Task objective:
Please restate word for word the lines from the top of the entries through the line that contains "(147, 263) = (395, 164): blue", and do not include any pictures.

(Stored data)
========================================================================

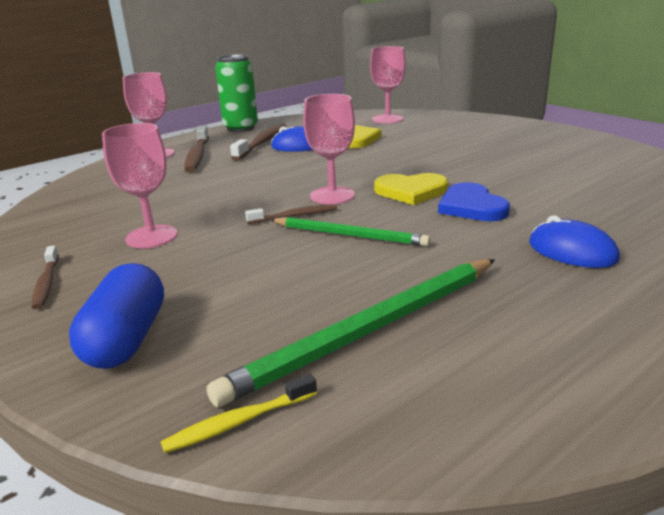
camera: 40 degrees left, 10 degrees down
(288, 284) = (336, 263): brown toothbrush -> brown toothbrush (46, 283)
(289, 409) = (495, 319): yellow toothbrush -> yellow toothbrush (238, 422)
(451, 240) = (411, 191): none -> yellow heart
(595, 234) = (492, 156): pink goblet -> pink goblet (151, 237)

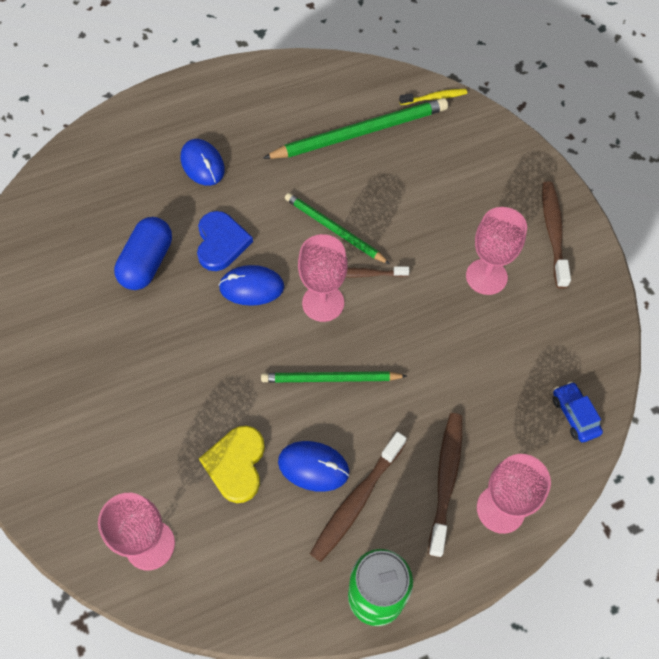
camera: 165 degrees left, 35 degrees up
(46, 283) = (553, 232): brown toothbrush -> brown toothbrush, size x1.63
(81, 188) = (574, 415): none -> blue car
(126, 339) = (490, 162): blue capsule -> blue capsule (147, 263)
(304, 170) = (330, 379): none -> green pencil
(411, 191) = (251, 287): yellow heart -> blue mouse

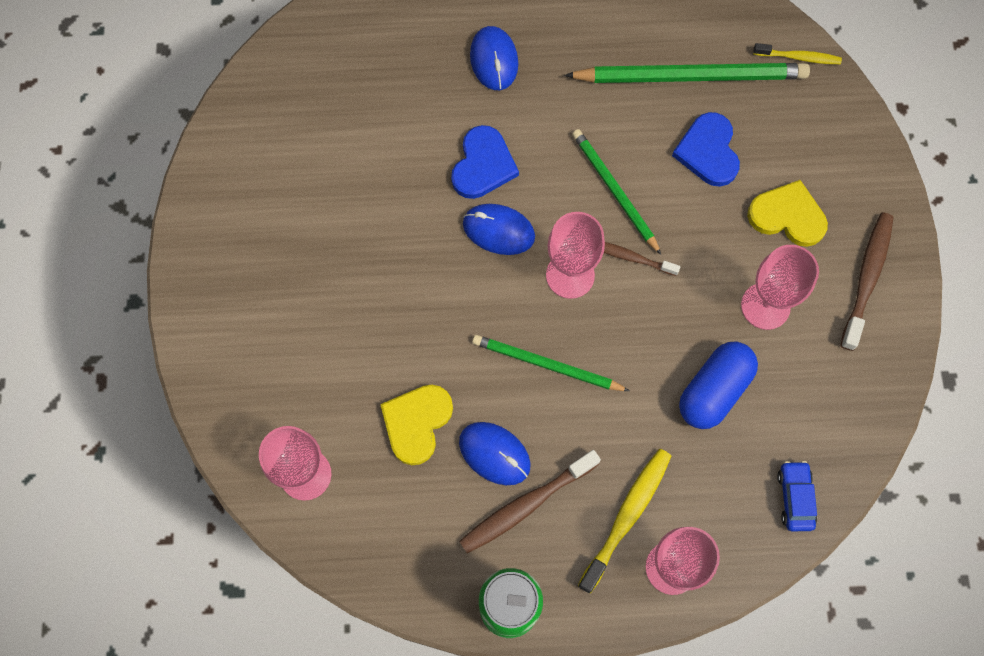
camera: 20 degrees right, 10 degrees up
(147, 263) = (395, 164): blue capsule -> blue capsule (714, 390)
(395, 180) = (708, 151): none -> blue heart
(446, 479) = (627, 516): brown toothbrush -> yellow toothbrush
(474, 207) = (787, 216): none -> yellow heart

========================================================================

Solution for this task:
camera: 40 degrees left, 10 degrees down
(288, 284) = (336, 263): brown toothbrush -> brown toothbrush (46, 283)
(289, 409) = (495, 319): yellow toothbrush -> yellow toothbrush (238, 422)
(451, 240) = (411, 191): none -> yellow heart
(595, 234) = (492, 156): pink goblet -> pink goblet (151, 237)

camera: 165 degrees left, 35 degrees up
(46, 283) = (553, 232): brown toothbrush -> brown toothbrush, size x1.63
(81, 188) = (574, 415): none -> blue car
(126, 339) = (490, 162): blue capsule -> blue capsule (147, 263)
(304, 170) = (330, 379): none -> green pencil
(411, 191) = (251, 287): yellow heart -> blue mouse

camera: 20 degrees right, 10 degrees up
(147, 263) = (395, 164): blue capsule -> blue capsule (714, 390)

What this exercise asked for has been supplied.